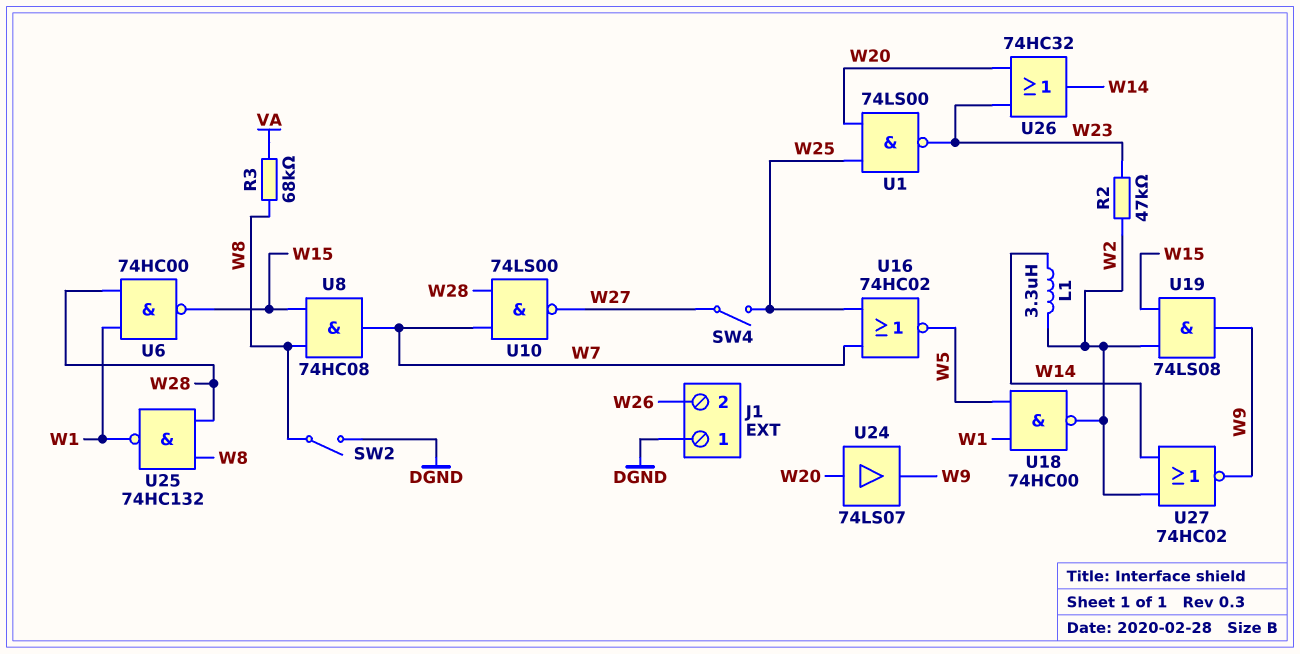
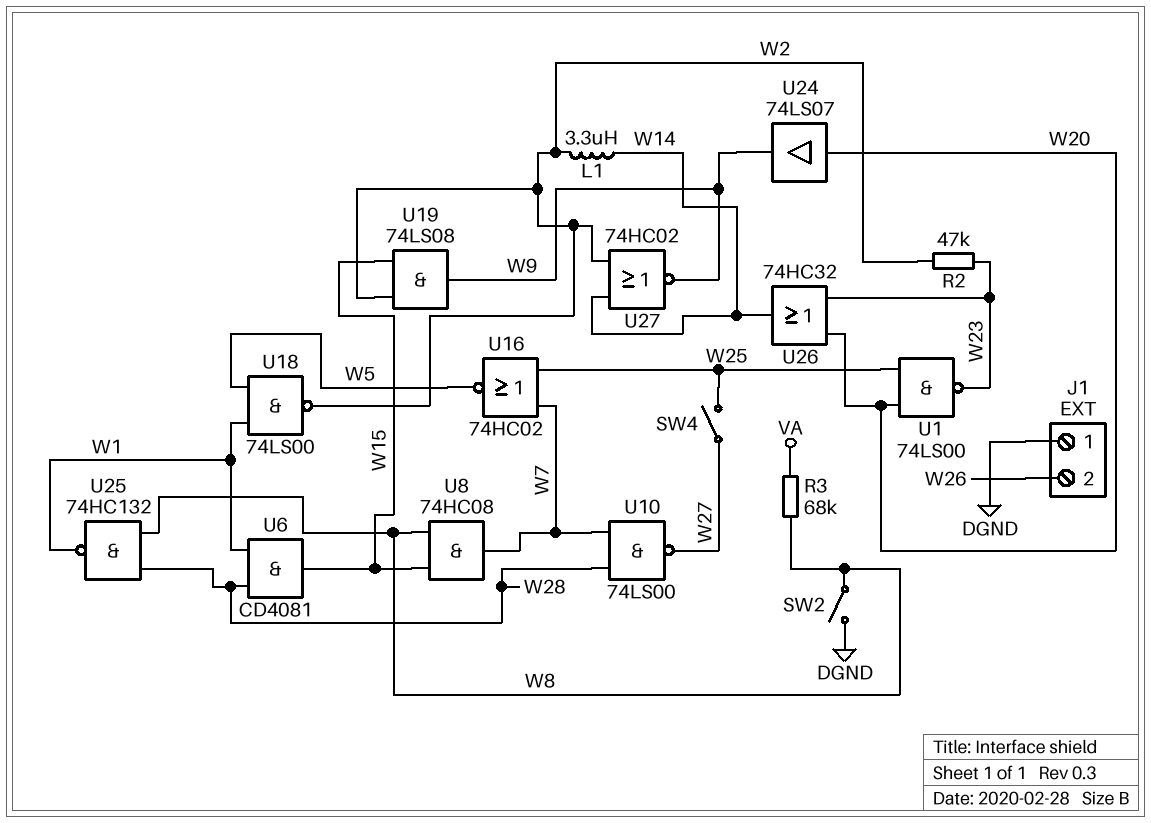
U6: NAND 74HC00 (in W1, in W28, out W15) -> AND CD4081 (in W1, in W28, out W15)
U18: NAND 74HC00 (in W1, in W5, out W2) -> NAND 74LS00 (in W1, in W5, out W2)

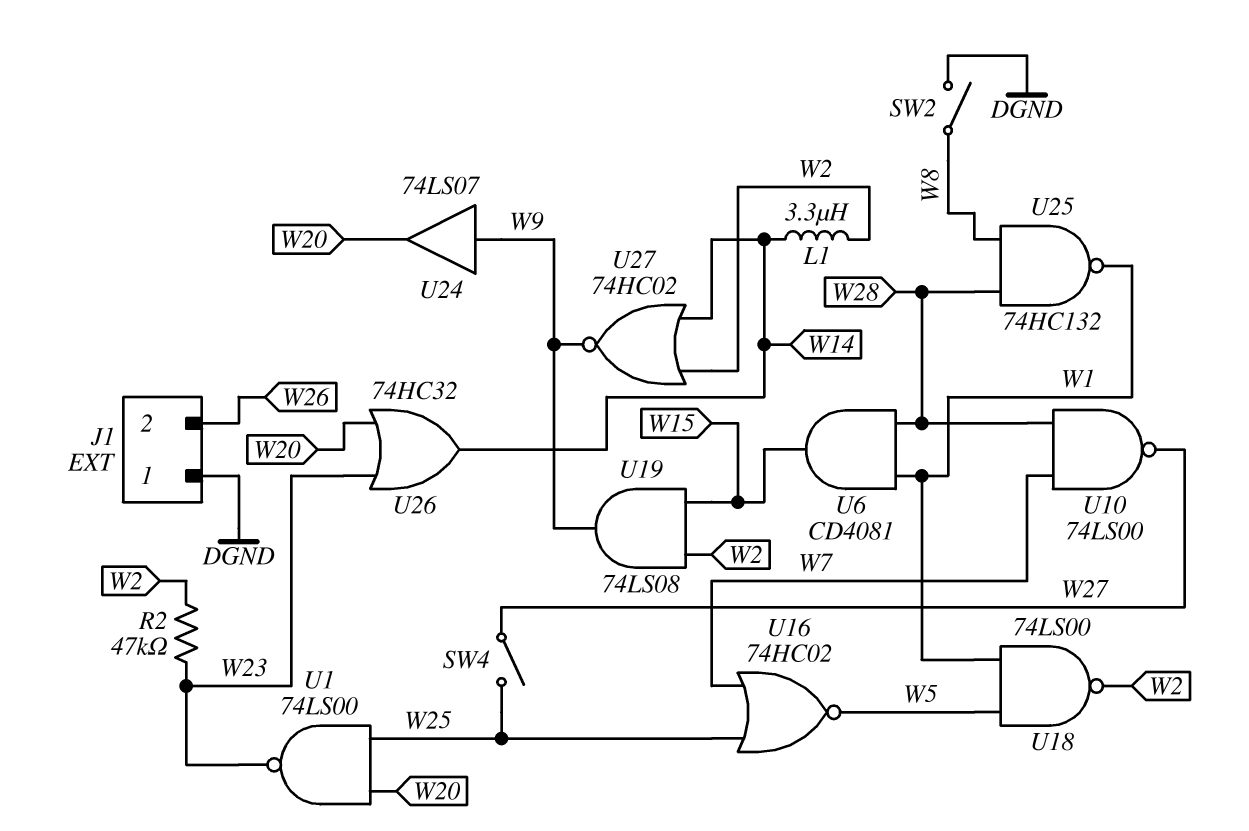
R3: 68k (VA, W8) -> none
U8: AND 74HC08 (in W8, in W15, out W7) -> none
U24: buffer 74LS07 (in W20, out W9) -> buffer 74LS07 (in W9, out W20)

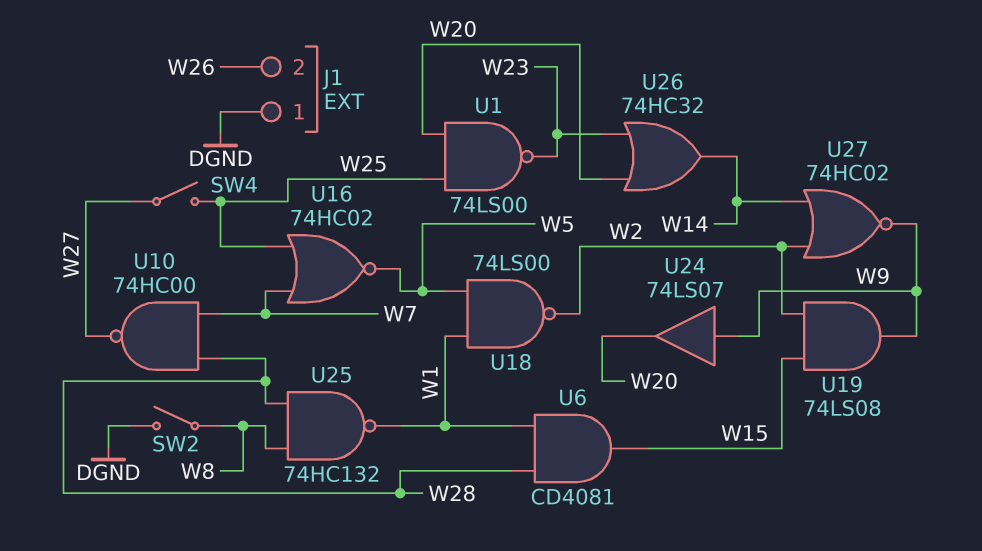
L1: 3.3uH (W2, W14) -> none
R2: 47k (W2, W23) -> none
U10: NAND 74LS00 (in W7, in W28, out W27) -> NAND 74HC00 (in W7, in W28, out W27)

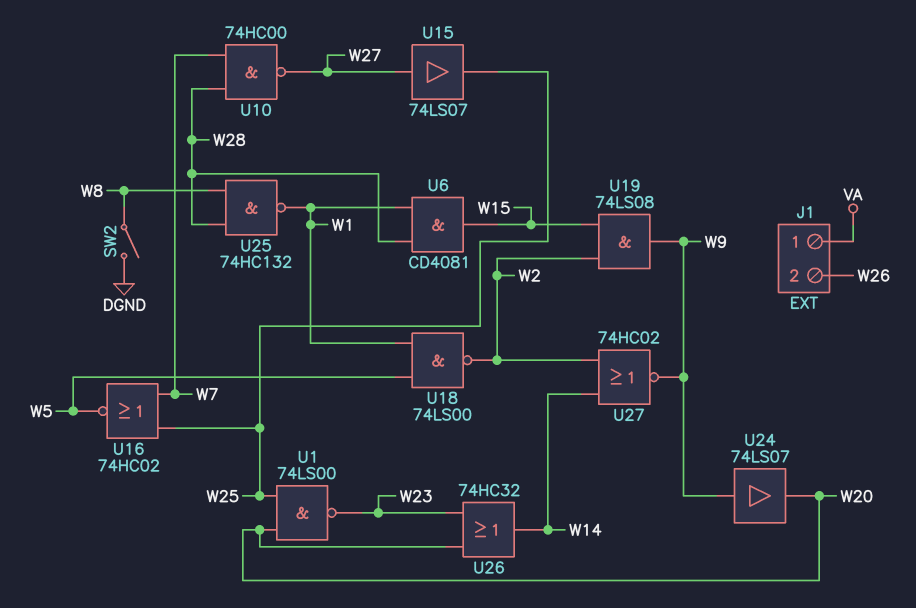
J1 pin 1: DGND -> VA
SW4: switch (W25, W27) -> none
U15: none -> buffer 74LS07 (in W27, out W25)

·····

● Exercise brief:
Pick up at the line containing "R3: 68k (VA, W8) -> none" and copy each line exactly until the data ends, including that last line; copy no pictures.

● Solution for this exercise:
R3: 68k (VA, W8) -> none
U8: AND 74HC08 (in W8, in W15, out W7) -> none
U24: buffer 74LS07 (in W20, out W9) -> buffer 74LS07 (in W9, out W20)

L1: 3.3uH (W2, W14) -> none
R2: 47k (W2, W23) -> none
U10: NAND 74LS00 (in W7, in W28, out W27) -> NAND 74HC00 (in W7, in W28, out W27)

J1 pin 1: DGND -> VA
SW4: switch (W25, W27) -> none
U15: none -> buffer 74LS07 (in W27, out W25)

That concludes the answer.